--- TO DO ---
Start to finish, repeat the records exactly.

--- ENTRIES PROVIDED ---
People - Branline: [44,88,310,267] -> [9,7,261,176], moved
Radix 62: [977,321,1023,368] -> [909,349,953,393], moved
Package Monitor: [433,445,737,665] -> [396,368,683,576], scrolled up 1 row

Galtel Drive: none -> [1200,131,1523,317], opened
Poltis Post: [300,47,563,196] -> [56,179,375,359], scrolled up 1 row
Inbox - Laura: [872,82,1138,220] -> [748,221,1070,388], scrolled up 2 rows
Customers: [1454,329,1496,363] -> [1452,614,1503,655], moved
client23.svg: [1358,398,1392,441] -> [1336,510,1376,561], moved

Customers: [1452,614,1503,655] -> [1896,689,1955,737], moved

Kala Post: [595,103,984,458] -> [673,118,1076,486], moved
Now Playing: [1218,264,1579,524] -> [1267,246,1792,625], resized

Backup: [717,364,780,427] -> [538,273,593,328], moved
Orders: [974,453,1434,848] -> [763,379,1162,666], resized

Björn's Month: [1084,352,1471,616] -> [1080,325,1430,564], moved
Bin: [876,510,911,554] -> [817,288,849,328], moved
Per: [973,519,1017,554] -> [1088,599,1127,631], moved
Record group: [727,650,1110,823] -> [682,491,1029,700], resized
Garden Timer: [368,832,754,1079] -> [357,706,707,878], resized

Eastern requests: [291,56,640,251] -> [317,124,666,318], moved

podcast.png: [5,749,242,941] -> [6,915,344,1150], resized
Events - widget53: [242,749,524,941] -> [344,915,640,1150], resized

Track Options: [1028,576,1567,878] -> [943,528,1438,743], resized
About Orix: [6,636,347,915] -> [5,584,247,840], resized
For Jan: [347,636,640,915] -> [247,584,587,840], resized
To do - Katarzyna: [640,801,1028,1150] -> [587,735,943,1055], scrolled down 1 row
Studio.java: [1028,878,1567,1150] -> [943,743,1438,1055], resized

--- PROBLEM SOLUTION ---
People - Branline: [44,88,310,267] -> [9,7,261,176], moved
Radix 62: [977,321,1023,368] -> [909,349,953,393], moved
Package Monitor: [433,445,737,665] -> [396,368,683,576], scrolled up 1 row

Galtel Drive: none -> [1200,131,1523,317], opened
Poltis Post: [300,47,563,196] -> [56,179,375,359], scrolled up 1 row
Inbox - Laura: [872,82,1138,220] -> [748,221,1070,388], scrolled up 2 rows
Customers: [1454,329,1496,363] -> [1452,614,1503,655], moved
client23.svg: [1358,398,1392,441] -> [1336,510,1376,561], moved

Customers: [1452,614,1503,655] -> [1896,689,1955,737], moved

Kala Post: [595,103,984,458] -> [673,118,1076,486], moved
Now Playing: [1218,264,1579,524] -> [1267,246,1792,625], resized

Backup: [717,364,780,427] -> [538,273,593,328], moved
Orders: [974,453,1434,848] -> [763,379,1162,666], resized

Björn's Month: [1084,352,1471,616] -> [1080,325,1430,564], moved
Bin: [876,510,911,554] -> [817,288,849,328], moved
Per: [973,519,1017,554] -> [1088,599,1127,631], moved
Record group: [727,650,1110,823] -> [682,491,1029,700], resized
Garden Timer: [368,832,754,1079] -> [357,706,707,878], resized

Eastern requests: [291,56,640,251] -> [317,124,666,318], moved

podcast.png: [5,749,242,941] -> [6,915,344,1150], resized
Events - widget53: [242,749,524,941] -> [344,915,640,1150], resized

Track Options: [1028,576,1567,878] -> [943,528,1438,743], resized
About Orix: [6,636,347,915] -> [5,584,247,840], resized
For Jan: [347,636,640,915] -> [247,584,587,840], resized
To do - Katarzyna: [640,801,1028,1150] -> [587,735,943,1055], scrolled down 1 row
Studio.java: [1028,878,1567,1150] -> [943,743,1438,1055], resized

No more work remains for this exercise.